• [Required action]:
Show each line of the records below where the word "brown" occurs.

[[ Data shown, beginning ]]

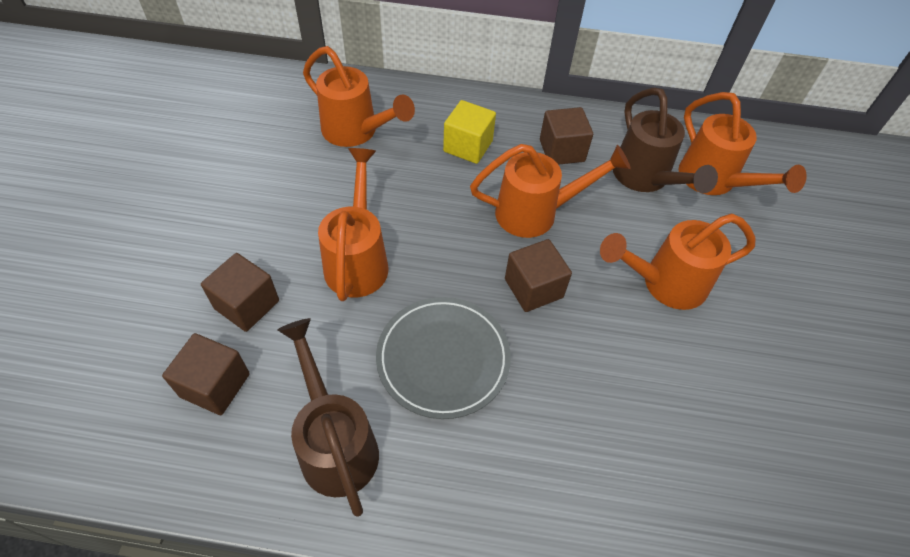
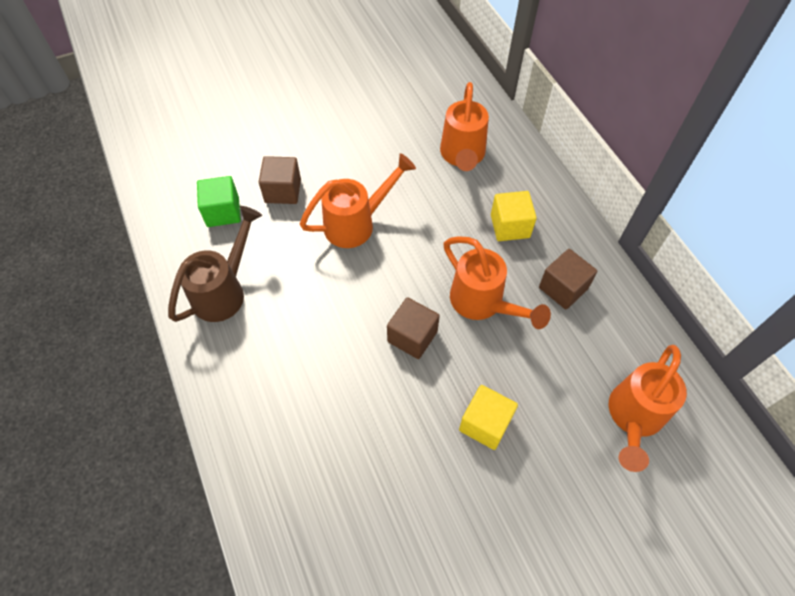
camera: 60 degrees right, 5 degrees up
brown cube [162,333,250,415] -> green cube [197,176,241,227]
grey plate [376,297,511,419] -> none
orange watering can [600,213,756,310] -> yellow cube [459,385,518,450]
brown watering can [613,87,718,193] -> none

[[ Data shown, end ]]

• [Written response]:
brown cube [162,333,250,415] -> green cube [197,176,241,227]
brown watering can [613,87,718,193] -> none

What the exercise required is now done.